REQUIREMENT: Your response should contain every line from the data below that holds the string "before".

══ INFORMATION SUPPLIED

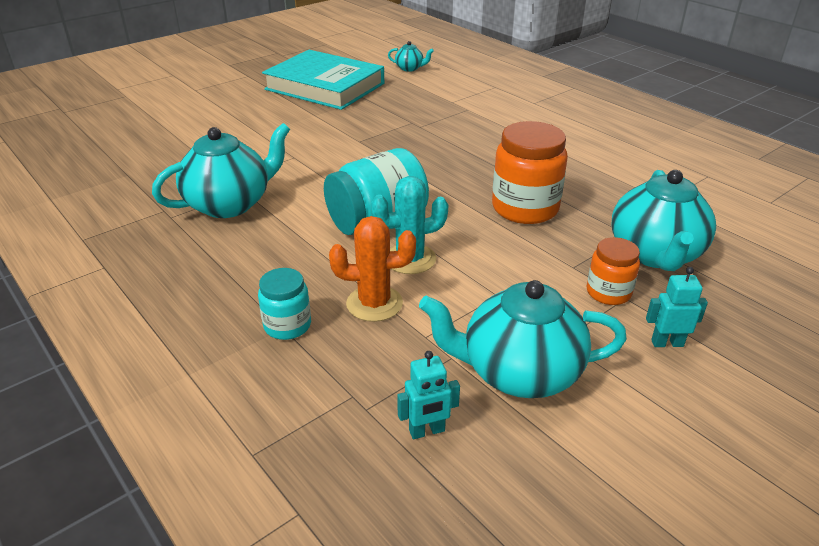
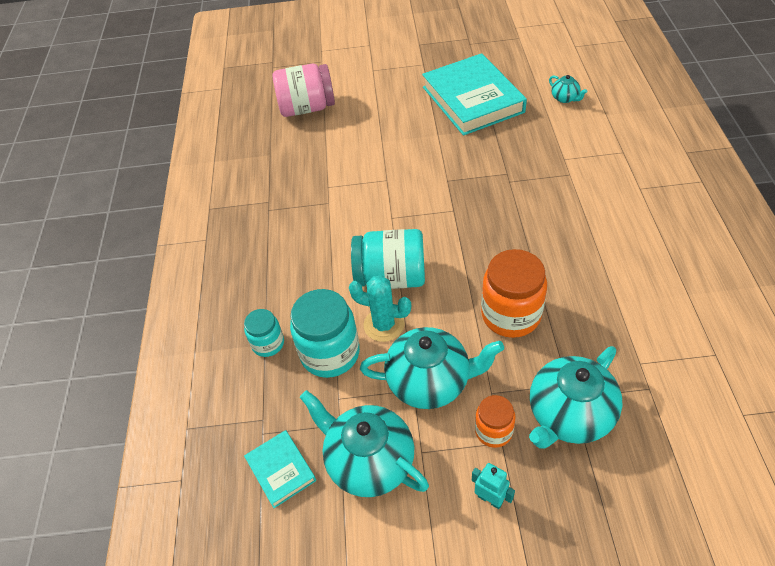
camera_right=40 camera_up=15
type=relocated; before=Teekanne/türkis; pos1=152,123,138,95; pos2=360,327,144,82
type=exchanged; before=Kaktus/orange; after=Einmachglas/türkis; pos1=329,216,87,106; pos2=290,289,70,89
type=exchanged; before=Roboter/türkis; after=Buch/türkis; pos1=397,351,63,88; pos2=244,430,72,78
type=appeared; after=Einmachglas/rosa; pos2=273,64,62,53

════

RESPONSE AREA:
type=relocated; before=Teekanne/türkis; pos1=152,123,138,95; pos2=360,327,144,82
type=exchanged; before=Kaktus/orange; after=Einmachglas/türkis; pos1=329,216,87,106; pos2=290,289,70,89
type=exchanged; before=Roboter/türkis; after=Buch/türkis; pos1=397,351,63,88; pos2=244,430,72,78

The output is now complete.